__What you will do__: When you reach the line containing "JOY pin SW: D5 -> D8" in the records below, start copying exactly, and stop once you have copied the line containing "BT1 pin GND: none -> GND".
===== Available data =====
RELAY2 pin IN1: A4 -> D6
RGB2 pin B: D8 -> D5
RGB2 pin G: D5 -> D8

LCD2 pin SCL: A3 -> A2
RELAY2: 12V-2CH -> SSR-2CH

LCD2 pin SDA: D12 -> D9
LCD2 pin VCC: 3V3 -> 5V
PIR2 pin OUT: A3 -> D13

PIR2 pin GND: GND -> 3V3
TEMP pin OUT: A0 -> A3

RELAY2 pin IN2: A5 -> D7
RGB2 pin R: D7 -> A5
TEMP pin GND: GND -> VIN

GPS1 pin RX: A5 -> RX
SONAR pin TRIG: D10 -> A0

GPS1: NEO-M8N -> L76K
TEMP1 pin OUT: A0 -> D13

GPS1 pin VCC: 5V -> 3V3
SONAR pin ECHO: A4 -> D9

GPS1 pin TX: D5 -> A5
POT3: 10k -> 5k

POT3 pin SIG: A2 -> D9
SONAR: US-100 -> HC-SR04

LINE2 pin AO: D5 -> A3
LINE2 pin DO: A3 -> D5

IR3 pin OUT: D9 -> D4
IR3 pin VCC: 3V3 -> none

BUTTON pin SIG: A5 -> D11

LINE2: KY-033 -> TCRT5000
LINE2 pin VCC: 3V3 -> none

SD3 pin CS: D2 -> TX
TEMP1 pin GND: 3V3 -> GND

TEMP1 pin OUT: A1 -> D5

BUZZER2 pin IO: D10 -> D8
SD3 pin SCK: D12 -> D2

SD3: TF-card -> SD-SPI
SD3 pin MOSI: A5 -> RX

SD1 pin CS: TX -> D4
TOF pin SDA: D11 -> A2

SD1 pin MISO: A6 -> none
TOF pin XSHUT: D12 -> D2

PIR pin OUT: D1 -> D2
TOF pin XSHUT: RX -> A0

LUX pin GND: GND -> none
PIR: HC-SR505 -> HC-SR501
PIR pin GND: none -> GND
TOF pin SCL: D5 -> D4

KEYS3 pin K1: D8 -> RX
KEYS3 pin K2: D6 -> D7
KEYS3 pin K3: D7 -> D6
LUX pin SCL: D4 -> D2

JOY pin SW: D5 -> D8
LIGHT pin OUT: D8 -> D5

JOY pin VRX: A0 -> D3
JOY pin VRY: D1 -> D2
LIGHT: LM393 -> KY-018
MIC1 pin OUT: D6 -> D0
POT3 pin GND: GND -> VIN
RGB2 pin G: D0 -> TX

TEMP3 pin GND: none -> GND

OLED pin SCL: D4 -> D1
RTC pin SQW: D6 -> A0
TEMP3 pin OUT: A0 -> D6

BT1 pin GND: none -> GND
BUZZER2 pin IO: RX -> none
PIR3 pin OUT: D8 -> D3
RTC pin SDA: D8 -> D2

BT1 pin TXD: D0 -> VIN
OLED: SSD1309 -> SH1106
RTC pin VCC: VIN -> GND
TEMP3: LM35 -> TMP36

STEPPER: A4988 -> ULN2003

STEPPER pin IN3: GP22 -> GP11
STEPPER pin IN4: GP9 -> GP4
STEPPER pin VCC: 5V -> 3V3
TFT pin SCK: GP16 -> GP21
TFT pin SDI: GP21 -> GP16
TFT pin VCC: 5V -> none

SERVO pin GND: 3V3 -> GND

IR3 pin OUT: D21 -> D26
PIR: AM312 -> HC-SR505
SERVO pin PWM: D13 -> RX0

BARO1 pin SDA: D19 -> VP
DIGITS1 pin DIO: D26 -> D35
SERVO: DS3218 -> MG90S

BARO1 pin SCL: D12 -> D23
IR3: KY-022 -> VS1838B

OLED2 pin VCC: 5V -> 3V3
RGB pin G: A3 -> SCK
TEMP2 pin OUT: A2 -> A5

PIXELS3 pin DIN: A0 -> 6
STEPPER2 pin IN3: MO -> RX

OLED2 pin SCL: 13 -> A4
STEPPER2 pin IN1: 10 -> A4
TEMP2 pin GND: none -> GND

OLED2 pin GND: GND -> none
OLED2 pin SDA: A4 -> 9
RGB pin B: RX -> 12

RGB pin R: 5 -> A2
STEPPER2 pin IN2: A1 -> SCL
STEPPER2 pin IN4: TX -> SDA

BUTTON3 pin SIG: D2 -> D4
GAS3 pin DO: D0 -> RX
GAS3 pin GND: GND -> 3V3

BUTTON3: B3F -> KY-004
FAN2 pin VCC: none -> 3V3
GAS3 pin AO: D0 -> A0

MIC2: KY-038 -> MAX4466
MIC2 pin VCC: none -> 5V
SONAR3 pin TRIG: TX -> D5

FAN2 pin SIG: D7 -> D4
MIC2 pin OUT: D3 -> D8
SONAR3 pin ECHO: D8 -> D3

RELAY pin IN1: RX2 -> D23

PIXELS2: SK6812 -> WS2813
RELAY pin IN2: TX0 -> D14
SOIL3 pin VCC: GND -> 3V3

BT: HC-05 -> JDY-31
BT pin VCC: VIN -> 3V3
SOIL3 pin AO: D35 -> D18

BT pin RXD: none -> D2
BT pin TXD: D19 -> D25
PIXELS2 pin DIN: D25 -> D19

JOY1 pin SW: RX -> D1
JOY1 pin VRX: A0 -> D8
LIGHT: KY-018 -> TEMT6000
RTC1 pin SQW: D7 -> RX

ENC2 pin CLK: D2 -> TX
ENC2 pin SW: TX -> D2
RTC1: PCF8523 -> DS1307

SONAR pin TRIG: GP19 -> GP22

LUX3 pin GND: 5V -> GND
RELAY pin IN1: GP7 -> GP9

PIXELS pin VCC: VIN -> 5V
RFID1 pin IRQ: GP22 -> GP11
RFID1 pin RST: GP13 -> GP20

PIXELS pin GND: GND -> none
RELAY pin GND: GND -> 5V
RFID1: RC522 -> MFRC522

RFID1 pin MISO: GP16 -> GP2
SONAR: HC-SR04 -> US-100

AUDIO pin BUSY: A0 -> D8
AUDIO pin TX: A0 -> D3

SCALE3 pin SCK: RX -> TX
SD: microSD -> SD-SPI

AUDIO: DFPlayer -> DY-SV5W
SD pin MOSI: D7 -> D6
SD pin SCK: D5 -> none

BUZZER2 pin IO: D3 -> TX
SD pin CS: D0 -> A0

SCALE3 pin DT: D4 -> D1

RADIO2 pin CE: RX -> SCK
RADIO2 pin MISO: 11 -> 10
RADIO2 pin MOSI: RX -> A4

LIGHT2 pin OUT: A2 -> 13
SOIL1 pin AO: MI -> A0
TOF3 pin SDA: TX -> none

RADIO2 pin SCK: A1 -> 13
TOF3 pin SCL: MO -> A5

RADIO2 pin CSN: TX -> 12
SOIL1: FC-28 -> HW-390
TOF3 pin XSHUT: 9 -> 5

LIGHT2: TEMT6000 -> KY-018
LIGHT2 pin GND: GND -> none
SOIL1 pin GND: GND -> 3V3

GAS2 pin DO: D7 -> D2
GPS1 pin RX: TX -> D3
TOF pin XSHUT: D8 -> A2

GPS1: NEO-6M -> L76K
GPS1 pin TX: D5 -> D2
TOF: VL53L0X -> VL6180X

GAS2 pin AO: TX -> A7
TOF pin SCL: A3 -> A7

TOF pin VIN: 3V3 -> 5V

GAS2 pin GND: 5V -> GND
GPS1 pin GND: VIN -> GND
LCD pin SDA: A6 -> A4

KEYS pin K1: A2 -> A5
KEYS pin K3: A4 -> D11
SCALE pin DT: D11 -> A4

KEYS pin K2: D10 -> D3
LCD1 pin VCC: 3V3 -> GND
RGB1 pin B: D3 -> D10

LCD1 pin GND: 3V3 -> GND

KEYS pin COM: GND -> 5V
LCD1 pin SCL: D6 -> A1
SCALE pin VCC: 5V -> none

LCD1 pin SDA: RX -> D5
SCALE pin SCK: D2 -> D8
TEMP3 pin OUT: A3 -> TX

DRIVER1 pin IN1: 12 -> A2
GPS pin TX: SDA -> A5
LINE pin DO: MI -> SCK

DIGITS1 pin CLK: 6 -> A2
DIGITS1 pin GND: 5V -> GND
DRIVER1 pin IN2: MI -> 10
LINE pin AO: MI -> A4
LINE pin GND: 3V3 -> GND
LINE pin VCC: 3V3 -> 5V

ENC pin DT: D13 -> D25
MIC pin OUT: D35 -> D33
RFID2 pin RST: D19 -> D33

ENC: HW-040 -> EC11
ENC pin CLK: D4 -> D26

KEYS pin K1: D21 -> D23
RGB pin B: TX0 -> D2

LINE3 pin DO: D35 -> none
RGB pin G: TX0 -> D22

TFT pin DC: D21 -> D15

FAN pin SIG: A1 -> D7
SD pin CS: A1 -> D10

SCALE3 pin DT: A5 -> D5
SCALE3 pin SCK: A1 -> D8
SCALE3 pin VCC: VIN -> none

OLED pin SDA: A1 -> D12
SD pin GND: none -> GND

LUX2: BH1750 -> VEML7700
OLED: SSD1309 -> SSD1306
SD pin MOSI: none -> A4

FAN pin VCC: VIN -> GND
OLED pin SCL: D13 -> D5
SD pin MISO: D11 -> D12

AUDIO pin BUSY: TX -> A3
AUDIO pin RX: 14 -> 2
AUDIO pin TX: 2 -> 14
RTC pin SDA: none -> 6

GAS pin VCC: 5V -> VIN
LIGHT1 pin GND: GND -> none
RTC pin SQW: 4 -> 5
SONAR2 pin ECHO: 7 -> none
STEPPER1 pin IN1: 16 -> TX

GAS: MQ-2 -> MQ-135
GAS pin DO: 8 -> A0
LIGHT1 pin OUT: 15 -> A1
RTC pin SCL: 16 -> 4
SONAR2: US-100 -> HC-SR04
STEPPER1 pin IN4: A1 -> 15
=====
__Answer for this exercise__:
JOY pin SW: D5 -> D8
LIGHT pin OUT: D8 -> D5

JOY pin VRX: A0 -> D3
JOY pin VRY: D1 -> D2
LIGHT: LM393 -> KY-018
MIC1 pin OUT: D6 -> D0
POT3 pin GND: GND -> VIN
RGB2 pin G: D0 -> TX

TEMP3 pin GND: none -> GND

OLED pin SCL: D4 -> D1
RTC pin SQW: D6 -> A0
TEMP3 pin OUT: A0 -> D6

BT1 pin GND: none -> GND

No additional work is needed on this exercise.